====== DATA FOR THIS TASK ======

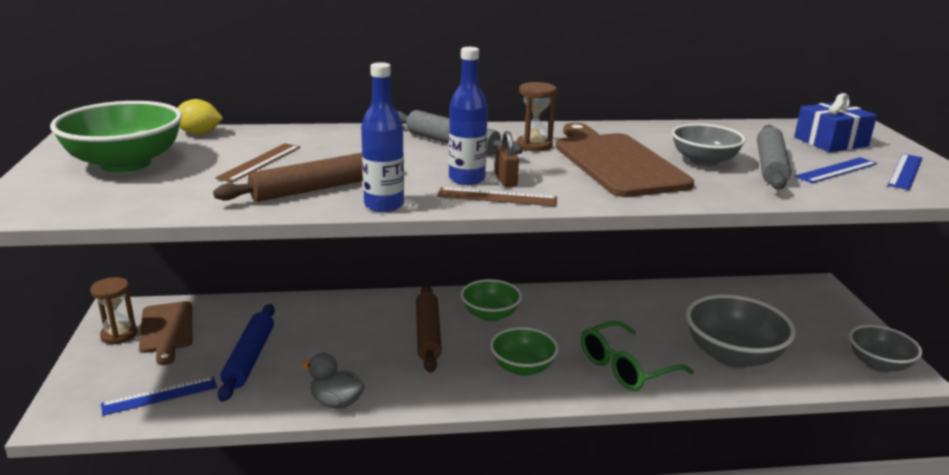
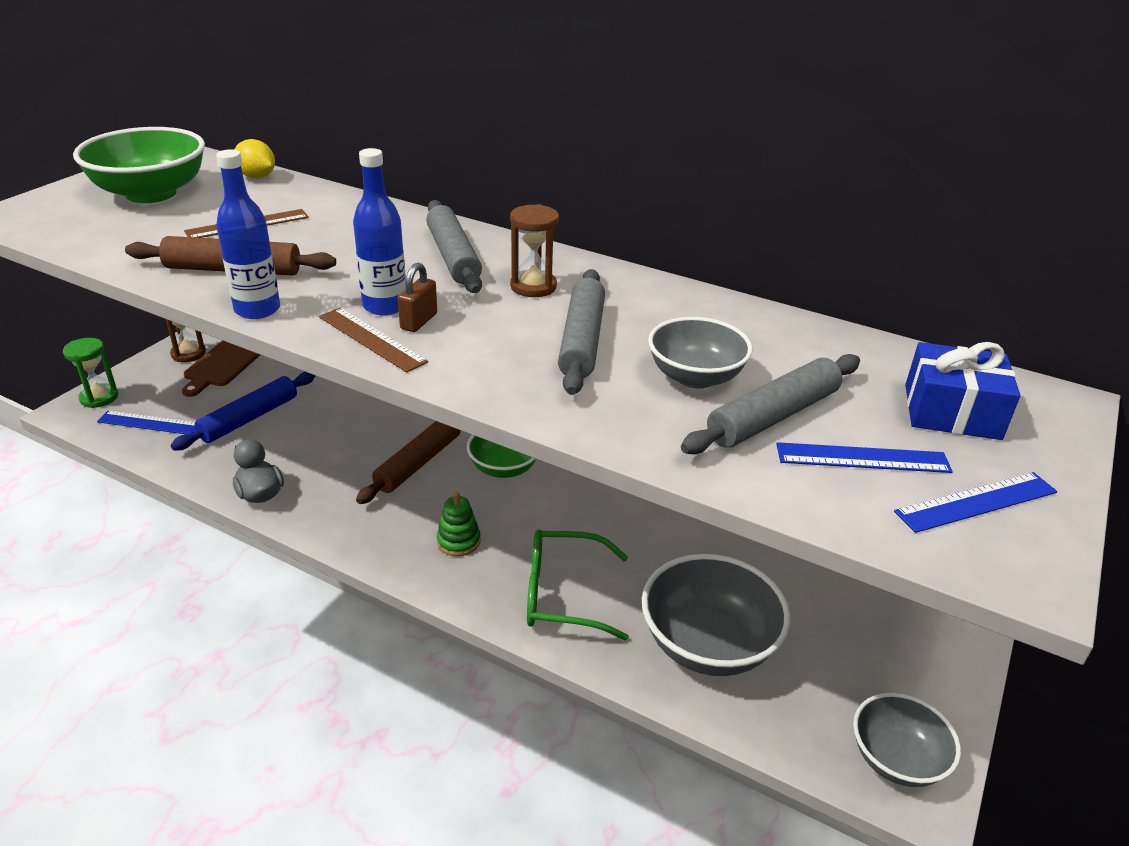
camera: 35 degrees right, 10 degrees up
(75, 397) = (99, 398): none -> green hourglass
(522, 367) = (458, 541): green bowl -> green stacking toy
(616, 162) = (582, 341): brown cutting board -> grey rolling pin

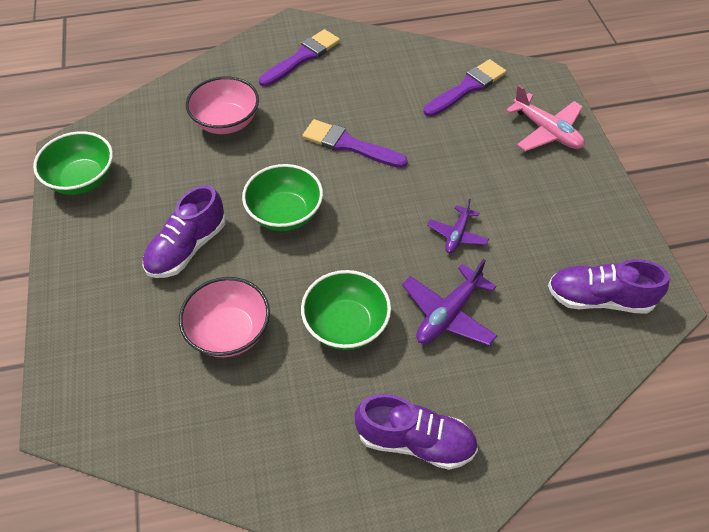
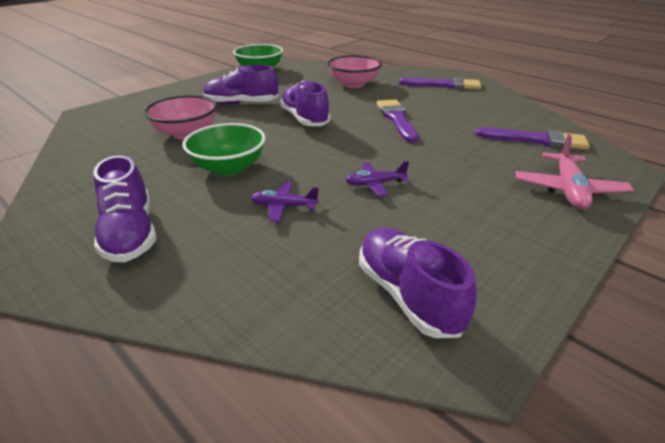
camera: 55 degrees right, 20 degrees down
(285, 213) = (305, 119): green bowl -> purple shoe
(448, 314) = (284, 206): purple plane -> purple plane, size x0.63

======

[YOUR ASSIGNMENT]
Please copy the records above word for word, leaving out every picture.

[TASK ANSWER]
camera: 35 degrees right, 10 degrees up
(75, 397) = (99, 398): none -> green hourglass
(522, 367) = (458, 541): green bowl -> green stacking toy
(616, 162) = (582, 341): brown cutting board -> grey rolling pin

camera: 55 degrees right, 20 degrees down
(285, 213) = (305, 119): green bowl -> purple shoe
(448, 314) = (284, 206): purple plane -> purple plane, size x0.63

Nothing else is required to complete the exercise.